*AIM OF THE TASK*: Copy each line of the entries beneath that contains the word "heart".

*Before-and-after object listings*:
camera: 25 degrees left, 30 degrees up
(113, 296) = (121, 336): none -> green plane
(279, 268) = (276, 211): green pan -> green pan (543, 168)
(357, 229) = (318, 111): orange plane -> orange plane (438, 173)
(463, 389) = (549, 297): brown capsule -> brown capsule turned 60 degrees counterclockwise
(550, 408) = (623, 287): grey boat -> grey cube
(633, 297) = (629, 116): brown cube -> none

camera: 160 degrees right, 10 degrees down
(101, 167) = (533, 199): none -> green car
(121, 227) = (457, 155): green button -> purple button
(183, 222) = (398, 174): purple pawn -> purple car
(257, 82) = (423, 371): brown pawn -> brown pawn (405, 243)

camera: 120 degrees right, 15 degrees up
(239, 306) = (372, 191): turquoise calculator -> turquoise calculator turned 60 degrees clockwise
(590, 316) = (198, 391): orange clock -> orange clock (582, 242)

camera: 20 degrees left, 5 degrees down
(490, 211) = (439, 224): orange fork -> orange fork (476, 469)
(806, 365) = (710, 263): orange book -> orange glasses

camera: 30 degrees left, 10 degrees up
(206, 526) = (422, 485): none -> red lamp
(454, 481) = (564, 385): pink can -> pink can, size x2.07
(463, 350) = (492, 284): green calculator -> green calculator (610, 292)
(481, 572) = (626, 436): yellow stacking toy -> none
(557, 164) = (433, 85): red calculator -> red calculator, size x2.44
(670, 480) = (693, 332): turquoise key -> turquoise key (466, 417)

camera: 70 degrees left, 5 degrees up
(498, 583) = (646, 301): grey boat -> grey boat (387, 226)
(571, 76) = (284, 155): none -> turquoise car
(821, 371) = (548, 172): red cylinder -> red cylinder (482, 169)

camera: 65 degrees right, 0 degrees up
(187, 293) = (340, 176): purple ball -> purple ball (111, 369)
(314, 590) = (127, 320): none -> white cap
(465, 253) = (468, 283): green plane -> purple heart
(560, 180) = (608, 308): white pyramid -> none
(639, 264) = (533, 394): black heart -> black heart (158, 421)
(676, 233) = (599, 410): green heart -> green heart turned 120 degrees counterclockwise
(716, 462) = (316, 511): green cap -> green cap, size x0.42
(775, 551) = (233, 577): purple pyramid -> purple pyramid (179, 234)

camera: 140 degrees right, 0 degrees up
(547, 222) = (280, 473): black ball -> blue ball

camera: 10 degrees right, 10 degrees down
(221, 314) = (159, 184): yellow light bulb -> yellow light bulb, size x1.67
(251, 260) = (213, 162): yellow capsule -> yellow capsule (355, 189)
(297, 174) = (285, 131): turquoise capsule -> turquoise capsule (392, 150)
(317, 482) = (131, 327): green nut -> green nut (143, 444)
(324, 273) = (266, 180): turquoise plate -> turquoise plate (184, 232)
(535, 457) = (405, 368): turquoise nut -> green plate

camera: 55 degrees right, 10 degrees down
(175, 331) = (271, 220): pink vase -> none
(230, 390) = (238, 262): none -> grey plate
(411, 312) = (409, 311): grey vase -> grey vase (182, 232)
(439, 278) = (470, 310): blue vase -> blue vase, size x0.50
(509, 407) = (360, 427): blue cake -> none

*RESULT*:
(465, 253) = (468, 283): green plane -> purple heart
(639, 264) = (533, 394): black heart -> black heart (158, 421)
(676, 233) = (599, 410): green heart -> green heart turned 120 degrees counterclockwise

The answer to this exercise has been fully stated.